**Given instruction:** Could you quote every one of the entries below word for word?

**Material supplied:**
** Start **
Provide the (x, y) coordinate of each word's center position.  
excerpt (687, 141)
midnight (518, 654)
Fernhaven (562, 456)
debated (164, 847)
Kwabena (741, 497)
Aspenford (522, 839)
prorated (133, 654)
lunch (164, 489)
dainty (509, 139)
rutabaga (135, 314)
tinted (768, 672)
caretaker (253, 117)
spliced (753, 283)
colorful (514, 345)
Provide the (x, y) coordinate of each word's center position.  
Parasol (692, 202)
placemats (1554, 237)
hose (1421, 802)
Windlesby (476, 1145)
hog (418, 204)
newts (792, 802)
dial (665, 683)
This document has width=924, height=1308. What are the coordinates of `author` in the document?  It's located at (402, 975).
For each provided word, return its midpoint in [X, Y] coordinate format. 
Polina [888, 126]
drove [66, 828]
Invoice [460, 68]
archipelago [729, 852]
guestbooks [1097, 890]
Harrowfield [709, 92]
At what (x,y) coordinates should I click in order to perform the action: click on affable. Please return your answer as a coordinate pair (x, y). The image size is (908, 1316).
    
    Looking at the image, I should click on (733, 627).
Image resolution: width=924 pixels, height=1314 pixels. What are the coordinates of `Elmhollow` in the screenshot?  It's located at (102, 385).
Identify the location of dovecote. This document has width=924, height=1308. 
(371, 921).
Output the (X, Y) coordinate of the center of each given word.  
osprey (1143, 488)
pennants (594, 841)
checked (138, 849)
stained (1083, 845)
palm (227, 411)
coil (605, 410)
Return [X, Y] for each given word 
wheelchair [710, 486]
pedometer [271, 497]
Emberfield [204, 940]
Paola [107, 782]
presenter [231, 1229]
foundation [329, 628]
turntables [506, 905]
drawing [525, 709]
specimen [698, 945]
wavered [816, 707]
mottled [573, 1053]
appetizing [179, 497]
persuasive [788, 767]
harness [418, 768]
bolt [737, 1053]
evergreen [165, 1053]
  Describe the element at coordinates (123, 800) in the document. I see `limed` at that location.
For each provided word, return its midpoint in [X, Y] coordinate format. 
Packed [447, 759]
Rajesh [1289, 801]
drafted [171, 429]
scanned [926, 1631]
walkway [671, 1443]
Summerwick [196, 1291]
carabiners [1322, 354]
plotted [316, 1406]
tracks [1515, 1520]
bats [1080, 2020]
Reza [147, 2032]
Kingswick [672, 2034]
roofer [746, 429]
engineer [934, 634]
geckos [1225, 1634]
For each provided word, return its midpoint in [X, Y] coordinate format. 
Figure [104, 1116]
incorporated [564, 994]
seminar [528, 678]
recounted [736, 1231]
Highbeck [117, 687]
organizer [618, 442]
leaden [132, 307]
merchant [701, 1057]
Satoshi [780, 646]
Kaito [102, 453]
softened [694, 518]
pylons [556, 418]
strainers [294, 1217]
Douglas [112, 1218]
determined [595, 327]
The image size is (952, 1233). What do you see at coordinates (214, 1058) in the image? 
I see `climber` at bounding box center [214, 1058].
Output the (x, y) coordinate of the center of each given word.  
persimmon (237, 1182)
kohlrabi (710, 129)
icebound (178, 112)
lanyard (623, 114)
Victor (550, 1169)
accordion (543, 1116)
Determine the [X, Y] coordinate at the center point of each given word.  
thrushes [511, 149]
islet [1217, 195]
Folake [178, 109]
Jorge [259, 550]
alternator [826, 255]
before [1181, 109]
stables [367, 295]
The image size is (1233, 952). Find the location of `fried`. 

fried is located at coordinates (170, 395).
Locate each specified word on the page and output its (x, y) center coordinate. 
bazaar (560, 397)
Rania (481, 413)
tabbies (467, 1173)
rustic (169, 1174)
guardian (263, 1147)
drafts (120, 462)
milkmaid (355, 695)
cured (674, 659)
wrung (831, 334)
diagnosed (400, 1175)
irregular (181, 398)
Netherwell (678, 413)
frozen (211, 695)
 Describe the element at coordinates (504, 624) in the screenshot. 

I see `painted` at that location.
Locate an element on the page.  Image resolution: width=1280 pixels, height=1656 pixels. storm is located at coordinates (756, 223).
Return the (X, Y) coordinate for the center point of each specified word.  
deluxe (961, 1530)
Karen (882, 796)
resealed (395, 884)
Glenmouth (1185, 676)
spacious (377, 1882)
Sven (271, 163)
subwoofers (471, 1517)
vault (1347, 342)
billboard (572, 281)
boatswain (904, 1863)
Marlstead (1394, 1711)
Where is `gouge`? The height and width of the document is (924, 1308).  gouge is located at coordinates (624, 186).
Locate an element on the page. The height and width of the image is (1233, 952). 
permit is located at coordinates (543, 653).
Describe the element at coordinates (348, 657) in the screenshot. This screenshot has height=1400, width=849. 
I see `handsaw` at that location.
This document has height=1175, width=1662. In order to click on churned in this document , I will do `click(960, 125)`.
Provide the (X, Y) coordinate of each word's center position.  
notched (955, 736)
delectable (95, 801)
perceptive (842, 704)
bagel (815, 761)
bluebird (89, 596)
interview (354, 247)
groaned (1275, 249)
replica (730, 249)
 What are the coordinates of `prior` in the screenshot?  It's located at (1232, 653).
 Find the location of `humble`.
** End **
**Expected answer:**
Provide the (x, y) coordinate of each word's center position.  
excerpt (687, 141)
midnight (518, 654)
Fernhaven (562, 456)
debated (164, 847)
Kwabena (741, 497)
Aspenford (522, 839)
prorated (133, 654)
lunch (164, 489)
dainty (509, 139)
rutabaga (135, 314)
tinted (768, 672)
caretaker (253, 117)
spliced (753, 283)
colorful (514, 345)
Provide the (x, y) coordinate of each word's center position.  
Parasol (692, 202)
placemats (1554, 237)
hose (1421, 802)
Windlesby (476, 1145)
hog (418, 204)
newts (792, 802)
dial (665, 683)
This document has width=924, height=1308. What are the coordinates of `author` in the document?  It's located at (402, 975).
For each provided word, return its midpoint in [X, Y] coordinate format. 
Polina [888, 126]
drove [66, 828]
Invoice [460, 68]
archipelago [729, 852]
guestbooks [1097, 890]
Harrowfield [709, 92]
At what (x,y) coordinates should I click in order to perform the action: click on affable. Please return your answer as a coordinate pair (x, y). The image size is (908, 1316).
    
    Looking at the image, I should click on (733, 627).
Image resolution: width=924 pixels, height=1314 pixels. What are the coordinates of `Elmhollow` in the screenshot?  It's located at (102, 385).
Identify the location of dovecote. This document has width=924, height=1308. 
(371, 921).
Output the (X, Y) coordinate of the center of each given word.  
osprey (1143, 488)
pennants (594, 841)
checked (138, 849)
stained (1083, 845)
palm (227, 411)
coil (605, 410)
Return [X, Y] for each given word 
wheelchair [710, 486]
pedometer [271, 497]
Emberfield [204, 940]
Paola [107, 782]
presenter [231, 1229]
foundation [329, 628]
turntables [506, 905]
drawing [525, 709]
specimen [698, 945]
wavered [816, 707]
mottled [573, 1053]
appetizing [179, 497]
persuasive [788, 767]
harness [418, 768]
bolt [737, 1053]
evergreen [165, 1053]
  Describe the element at coordinates (123, 800) in the document. I see `limed` at that location.
For each provided word, return its midpoint in [X, Y] coordinate format. 
Packed [447, 759]
Rajesh [1289, 801]
drafted [171, 429]
scanned [926, 1631]
walkway [671, 1443]
Summerwick [196, 1291]
carabiners [1322, 354]
plotted [316, 1406]
tracks [1515, 1520]
bats [1080, 2020]
Reza [147, 2032]
Kingswick [672, 2034]
roofer [746, 429]
engineer [934, 634]
geckos [1225, 1634]
For each provided word, return its midpoint in [X, Y] coordinate format. 
Figure [104, 1116]
incorporated [564, 994]
seminar [528, 678]
recounted [736, 1231]
Highbeck [117, 687]
organizer [618, 442]
leaden [132, 307]
merchant [701, 1057]
Satoshi [780, 646]
Kaito [102, 453]
softened [694, 518]
pylons [556, 418]
strainers [294, 1217]
Douglas [112, 1218]
determined [595, 327]
The image size is (952, 1233). What do you see at coordinates (214, 1058) in the image? 
I see `climber` at bounding box center [214, 1058].
Output the (x, y) coordinate of the center of each given word.  
persimmon (237, 1182)
kohlrabi (710, 129)
icebound (178, 112)
lanyard (623, 114)
Victor (550, 1169)
accordion (543, 1116)
Determine the [X, Y] coordinate at the center point of each given word.  
thrushes [511, 149]
islet [1217, 195]
Folake [178, 109]
Jorge [259, 550]
alternator [826, 255]
before [1181, 109]
stables [367, 295]
The image size is (1233, 952). Find the location of `fried`. 

fried is located at coordinates (170, 395).
Locate each specified word on the page and output its (x, y) center coordinate. 
bazaar (560, 397)
Rania (481, 413)
tabbies (467, 1173)
rustic (169, 1174)
guardian (263, 1147)
drafts (120, 462)
milkmaid (355, 695)
cured (674, 659)
wrung (831, 334)
diagnosed (400, 1175)
irregular (181, 398)
Netherwell (678, 413)
frozen (211, 695)
 Describe the element at coordinates (504, 624) in the screenshot. 

I see `painted` at that location.
Locate an element on the page.  Image resolution: width=1280 pixels, height=1656 pixels. storm is located at coordinates (756, 223).
Return the (X, Y) coordinate for the center point of each specified word.  
deluxe (961, 1530)
Karen (882, 796)
resealed (395, 884)
Glenmouth (1185, 676)
spacious (377, 1882)
Sven (271, 163)
subwoofers (471, 1517)
vault (1347, 342)
billboard (572, 281)
boatswain (904, 1863)
Marlstead (1394, 1711)
Where is `gouge`? The height and width of the document is (924, 1308).  gouge is located at coordinates (624, 186).
Locate an element on the page. The height and width of the image is (1233, 952). 
permit is located at coordinates (543, 653).
Describe the element at coordinates (348, 657) in the screenshot. This screenshot has height=1400, width=849. 
I see `handsaw` at that location.
This document has height=1175, width=1662. In order to click on churned in this document , I will do `click(960, 125)`.
Provide the (X, Y) coordinate of each word's center position.  
notched (955, 736)
delectable (95, 801)
perceptive (842, 704)
bagel (815, 761)
bluebird (89, 596)
interview (354, 247)
groaned (1275, 249)
replica (730, 249)
 What are the coordinates of `prior` in the screenshot?  It's located at (1232, 653).
 Find the location of `humble`.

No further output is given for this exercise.